**Exercise aim**
Please copy the listing below word for word, from the line containing "Question: Which of the following is the closest" through the line containing "Question: Is shiny", and leave the pictures out of your answer.

**Source material**

■ ■ ■ ■ ■ ■ ■

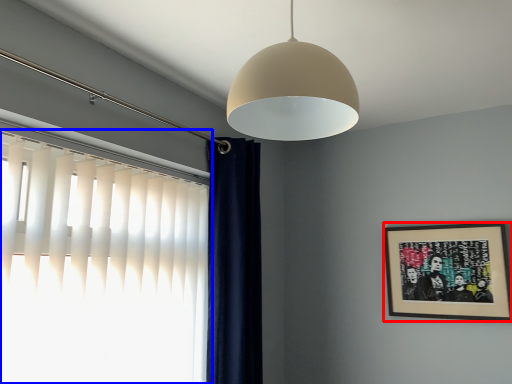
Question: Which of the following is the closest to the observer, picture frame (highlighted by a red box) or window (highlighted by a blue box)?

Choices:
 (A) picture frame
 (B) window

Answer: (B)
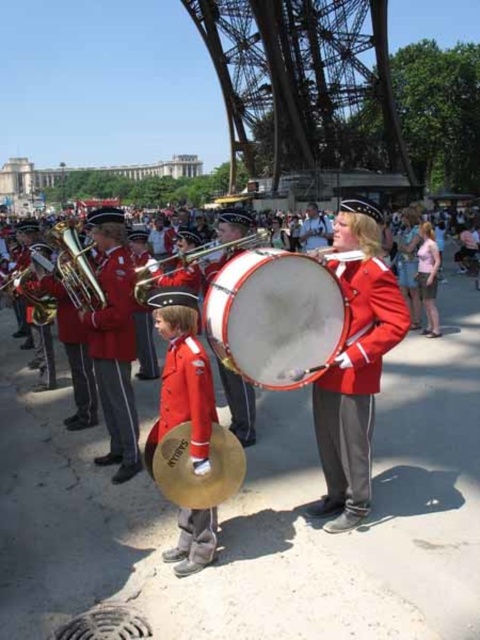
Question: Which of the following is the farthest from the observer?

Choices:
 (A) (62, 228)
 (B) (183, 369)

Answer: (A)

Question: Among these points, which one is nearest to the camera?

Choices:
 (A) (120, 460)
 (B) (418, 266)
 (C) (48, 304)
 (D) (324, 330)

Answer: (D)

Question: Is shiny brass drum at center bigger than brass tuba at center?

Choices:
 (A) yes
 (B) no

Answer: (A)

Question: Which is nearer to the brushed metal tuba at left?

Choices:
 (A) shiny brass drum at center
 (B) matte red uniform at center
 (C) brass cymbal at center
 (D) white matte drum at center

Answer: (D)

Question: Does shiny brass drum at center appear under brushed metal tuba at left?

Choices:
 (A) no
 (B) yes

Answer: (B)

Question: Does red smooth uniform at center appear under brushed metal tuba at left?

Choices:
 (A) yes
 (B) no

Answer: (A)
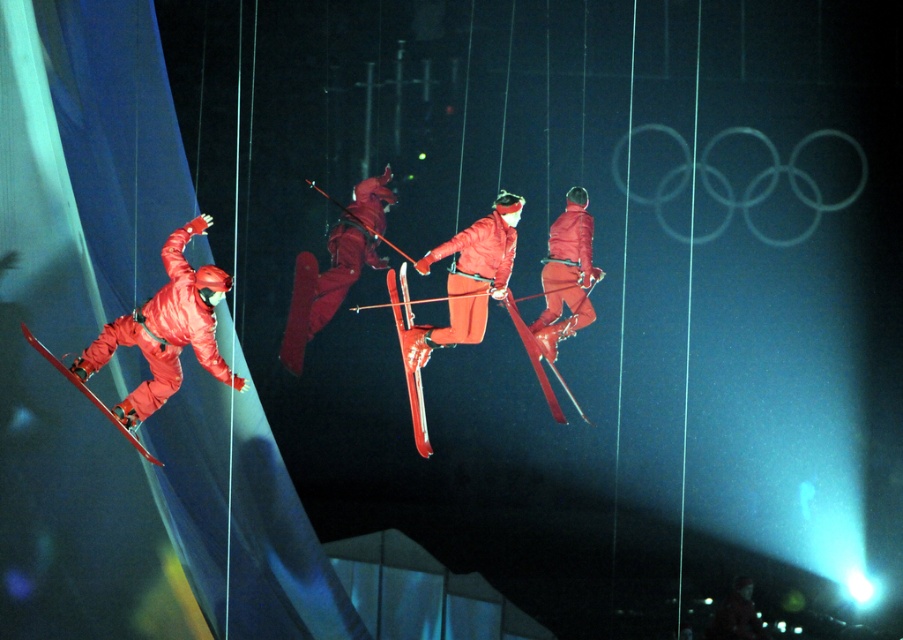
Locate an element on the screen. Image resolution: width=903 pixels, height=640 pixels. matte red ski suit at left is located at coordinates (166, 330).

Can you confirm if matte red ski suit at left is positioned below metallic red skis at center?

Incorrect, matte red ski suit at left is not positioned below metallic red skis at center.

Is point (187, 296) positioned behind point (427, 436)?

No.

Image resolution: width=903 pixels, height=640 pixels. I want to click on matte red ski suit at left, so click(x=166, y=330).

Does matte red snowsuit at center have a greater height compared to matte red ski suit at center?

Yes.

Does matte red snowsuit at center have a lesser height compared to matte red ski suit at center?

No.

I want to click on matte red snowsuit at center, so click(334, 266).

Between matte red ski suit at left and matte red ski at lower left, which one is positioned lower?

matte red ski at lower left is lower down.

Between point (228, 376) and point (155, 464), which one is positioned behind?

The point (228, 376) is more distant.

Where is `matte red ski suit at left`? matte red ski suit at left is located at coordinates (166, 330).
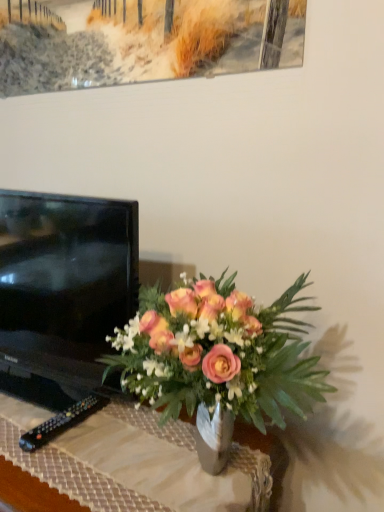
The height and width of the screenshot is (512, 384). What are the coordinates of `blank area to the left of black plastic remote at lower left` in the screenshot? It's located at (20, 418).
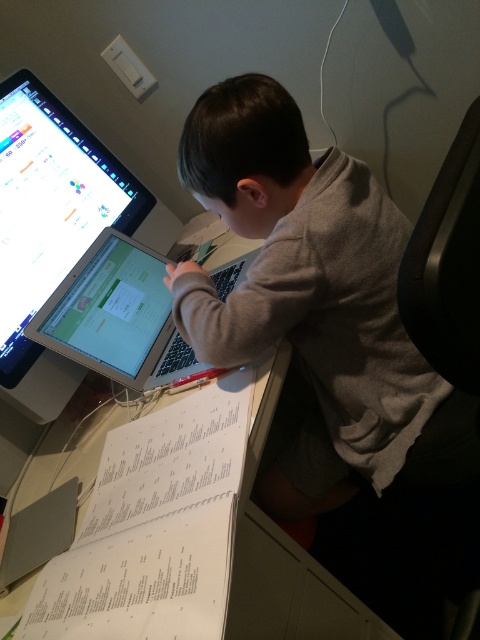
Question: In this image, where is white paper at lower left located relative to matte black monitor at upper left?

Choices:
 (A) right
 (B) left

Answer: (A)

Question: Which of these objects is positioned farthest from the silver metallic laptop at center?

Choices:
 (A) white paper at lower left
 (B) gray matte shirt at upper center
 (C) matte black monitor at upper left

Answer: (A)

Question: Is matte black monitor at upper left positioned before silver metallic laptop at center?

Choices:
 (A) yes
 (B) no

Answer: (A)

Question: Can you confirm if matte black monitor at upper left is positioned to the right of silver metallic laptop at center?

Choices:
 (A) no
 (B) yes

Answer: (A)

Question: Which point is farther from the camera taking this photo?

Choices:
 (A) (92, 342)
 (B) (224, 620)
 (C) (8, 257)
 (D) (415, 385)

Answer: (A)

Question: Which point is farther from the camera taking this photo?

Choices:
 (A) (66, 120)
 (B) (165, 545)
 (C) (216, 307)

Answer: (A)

■ ■ ■ ■ ■ ■ ■

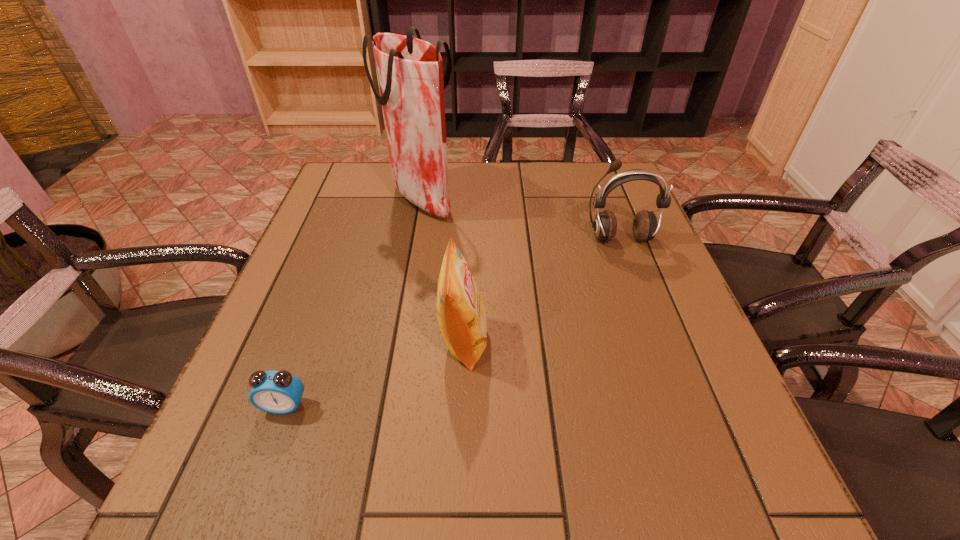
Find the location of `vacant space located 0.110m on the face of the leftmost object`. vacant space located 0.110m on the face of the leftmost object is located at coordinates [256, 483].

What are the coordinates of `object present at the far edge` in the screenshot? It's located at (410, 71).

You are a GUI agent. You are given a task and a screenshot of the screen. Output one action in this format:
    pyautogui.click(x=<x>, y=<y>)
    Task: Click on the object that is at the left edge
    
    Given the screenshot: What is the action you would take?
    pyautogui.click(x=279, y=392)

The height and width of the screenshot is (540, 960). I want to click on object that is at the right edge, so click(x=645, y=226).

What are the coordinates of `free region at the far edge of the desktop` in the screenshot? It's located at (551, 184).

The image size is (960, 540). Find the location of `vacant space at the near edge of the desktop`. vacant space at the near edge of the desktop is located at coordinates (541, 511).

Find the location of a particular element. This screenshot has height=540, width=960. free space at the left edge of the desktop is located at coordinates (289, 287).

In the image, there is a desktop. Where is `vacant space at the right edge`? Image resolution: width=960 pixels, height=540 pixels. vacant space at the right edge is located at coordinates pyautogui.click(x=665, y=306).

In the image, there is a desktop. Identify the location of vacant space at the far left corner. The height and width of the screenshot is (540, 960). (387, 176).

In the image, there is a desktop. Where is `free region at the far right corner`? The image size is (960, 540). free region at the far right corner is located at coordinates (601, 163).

■ ■ ■ ■ ■ ■ ■

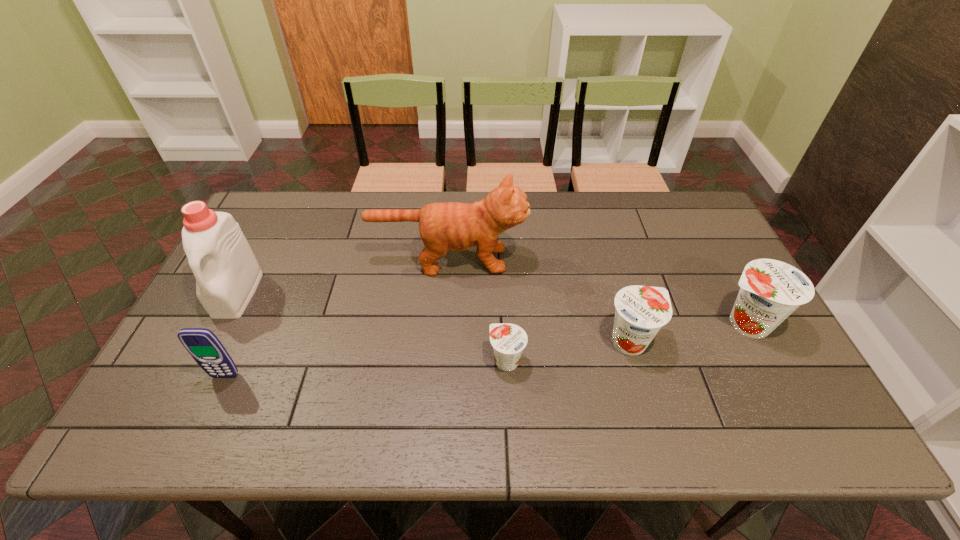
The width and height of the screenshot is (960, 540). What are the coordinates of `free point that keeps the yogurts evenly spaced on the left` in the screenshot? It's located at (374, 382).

■ ■ ■ ■ ■ ■ ■

**Solution to the exercise**
Question: Which of the following is the closest to the observer, picture frame (highlighted by a red box) or window (highlighted by a blue box)?

Choices:
 (A) picture frame
 (B) window

Answer: (B)
Question: Which of the following is the farthest from the observer?

Choices:
 (A) (62, 228)
 (B) (183, 369)

Answer: (A)

Question: Among these points, which one is nearest to the camera?

Choices:
 (A) (120, 460)
 (B) (418, 266)
 (C) (48, 304)
 (D) (324, 330)

Answer: (D)

Question: Is shiny brass drum at center bigger than brass tuba at center?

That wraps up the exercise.